> _Source data_:
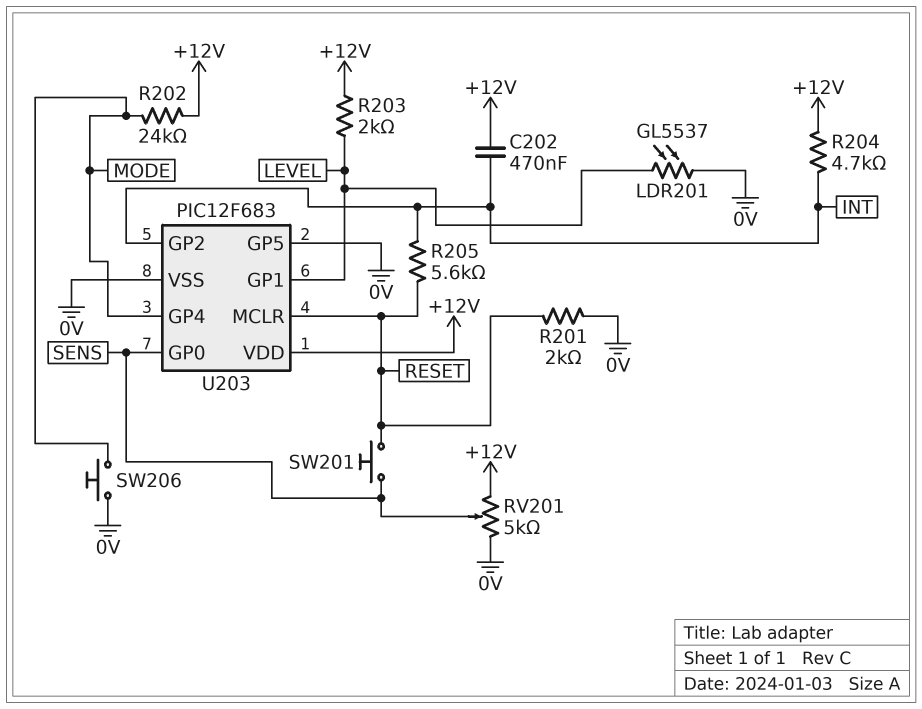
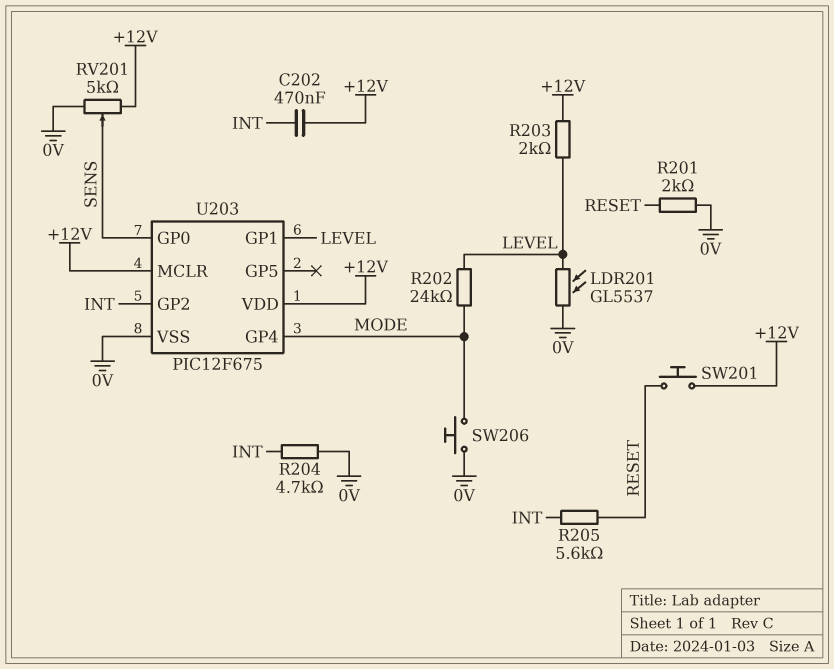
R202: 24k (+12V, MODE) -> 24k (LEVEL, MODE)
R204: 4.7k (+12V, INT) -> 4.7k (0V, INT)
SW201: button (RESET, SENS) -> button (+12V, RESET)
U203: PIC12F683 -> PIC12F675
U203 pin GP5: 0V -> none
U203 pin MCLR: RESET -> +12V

> _What to do_: The response is the full listing, copied exactly, with the pictures omitted.

> _Solution_:
R202: 24k (+12V, MODE) -> 24k (LEVEL, MODE)
R204: 4.7k (+12V, INT) -> 4.7k (0V, INT)
SW201: button (RESET, SENS) -> button (+12V, RESET)
U203: PIC12F683 -> PIC12F675
U203 pin GP5: 0V -> none
U203 pin MCLR: RESET -> +12V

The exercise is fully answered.